§ **What you will do**
A letter-for-letter copy of the listing is required, with no pictures in it.

§ **Source data**

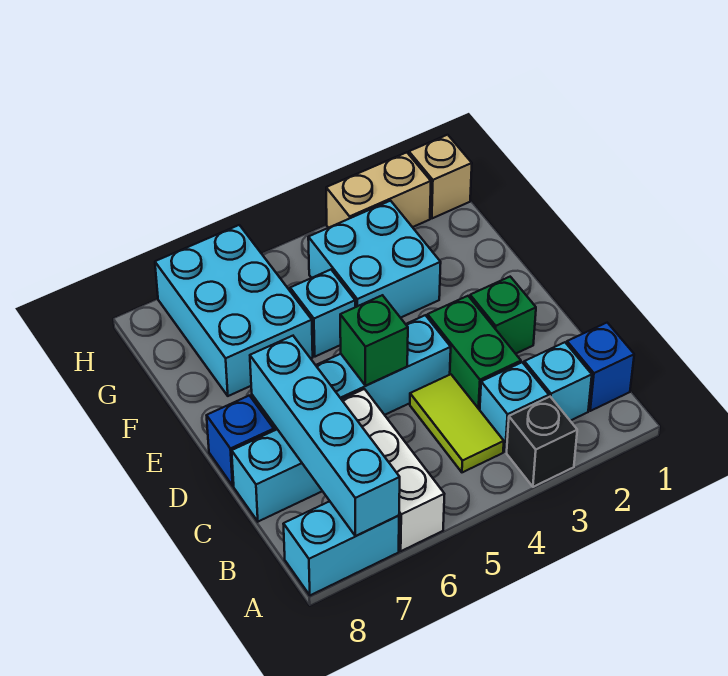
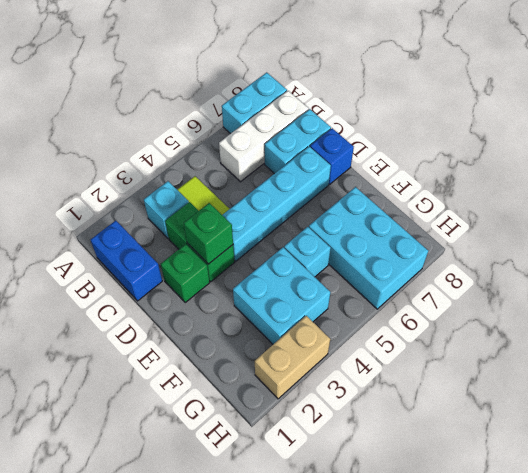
black brick A3 level 1 -> none
white brick A6:C6 level 1 -> white brick B6:B8 level 1
cyan brick A7:D7 level 2 -> none
blue brick B1 level 1 -> blue brick B1:C1 level 1
cyan brick B2 level 1 -> none
green brick D5 level 2 -> green brick D3 level 2
tan brick H1 level 1 -> none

§ **Output below**
black brick A3 level 1 -> none
white brick A6:C6 level 1 -> white brick B6:B8 level 1
cyan brick A7:D7 level 2 -> none
blue brick B1 level 1 -> blue brick B1:C1 level 1
cyan brick B2 level 1 -> none
green brick D5 level 2 -> green brick D3 level 2
tan brick H1 level 1 -> none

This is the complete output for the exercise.